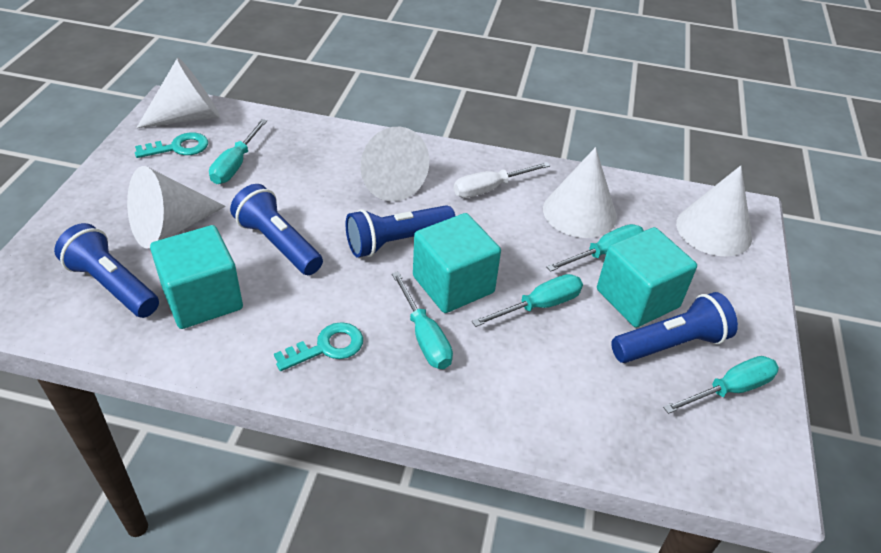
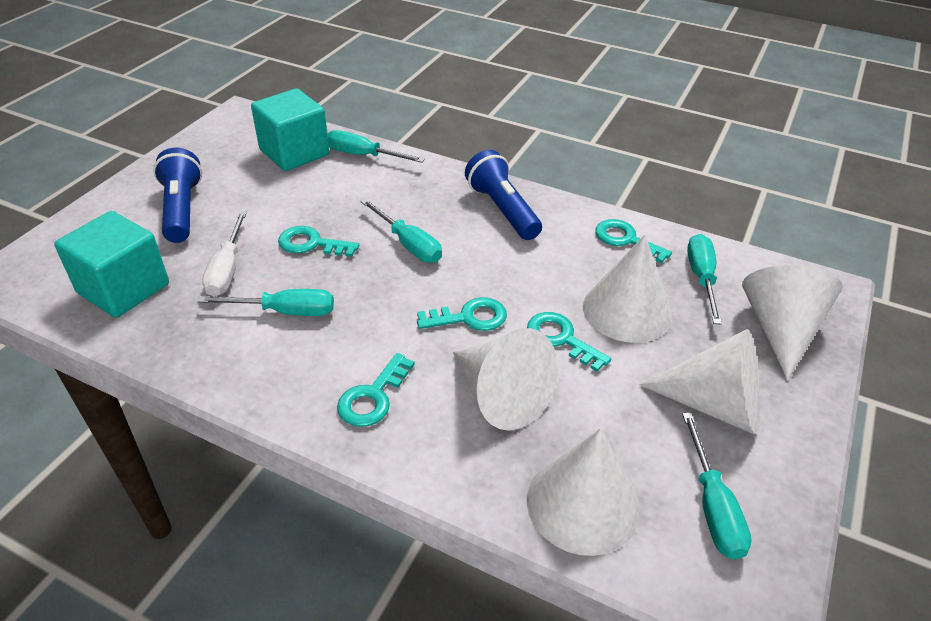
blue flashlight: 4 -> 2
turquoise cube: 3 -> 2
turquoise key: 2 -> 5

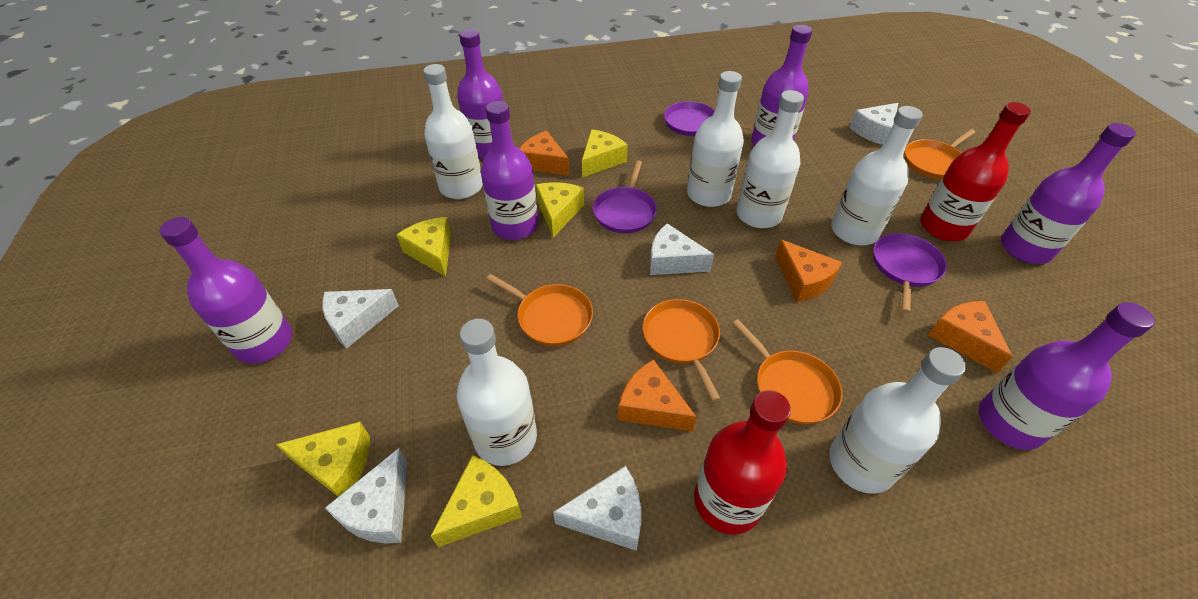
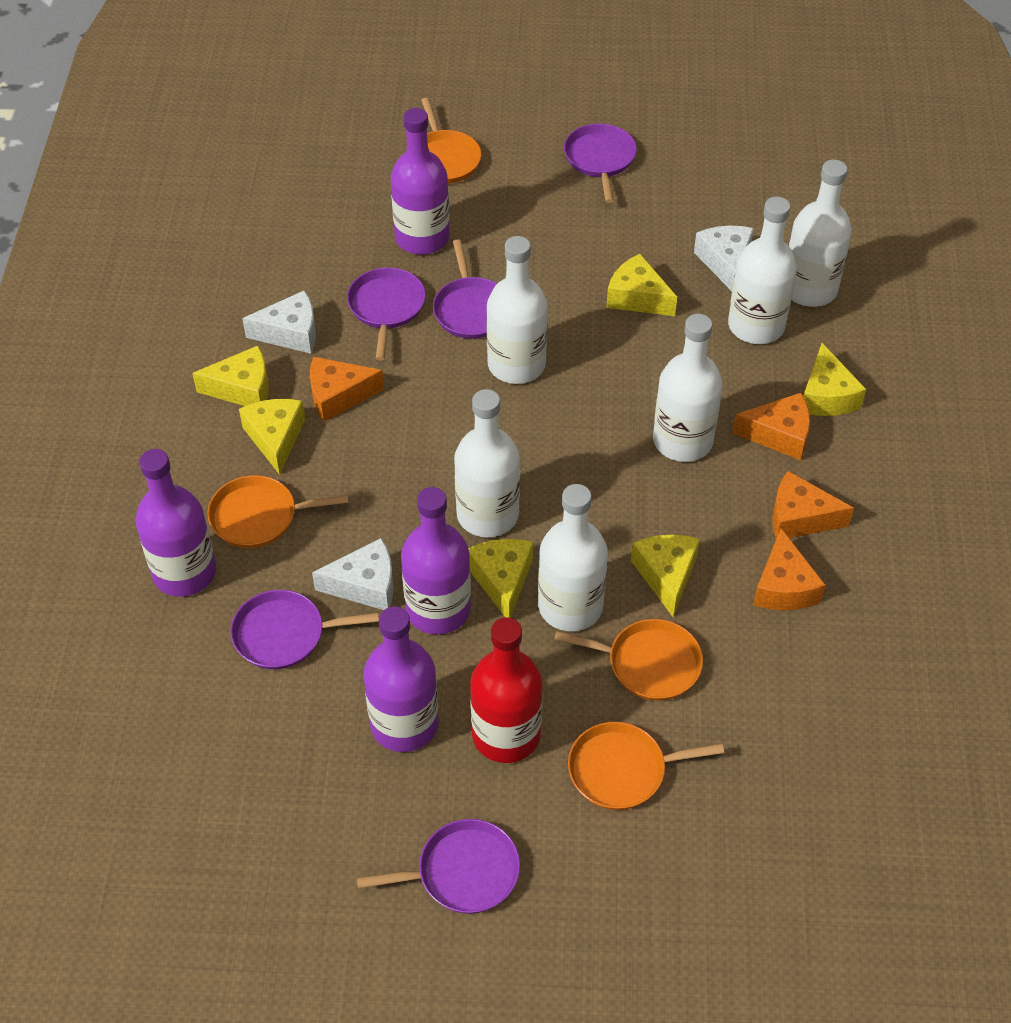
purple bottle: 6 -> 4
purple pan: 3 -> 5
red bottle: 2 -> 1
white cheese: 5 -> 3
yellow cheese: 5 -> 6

------------------------------------------------

Except for the pictures, set down all of the records exactly as they are.

* _ANSWER SPACE_:
blue flashlight: 4 -> 2
turquoise cube: 3 -> 2
turquoise key: 2 -> 5

purple bottle: 6 -> 4
purple pan: 3 -> 5
red bottle: 2 -> 1
white cheese: 5 -> 3
yellow cheese: 5 -> 6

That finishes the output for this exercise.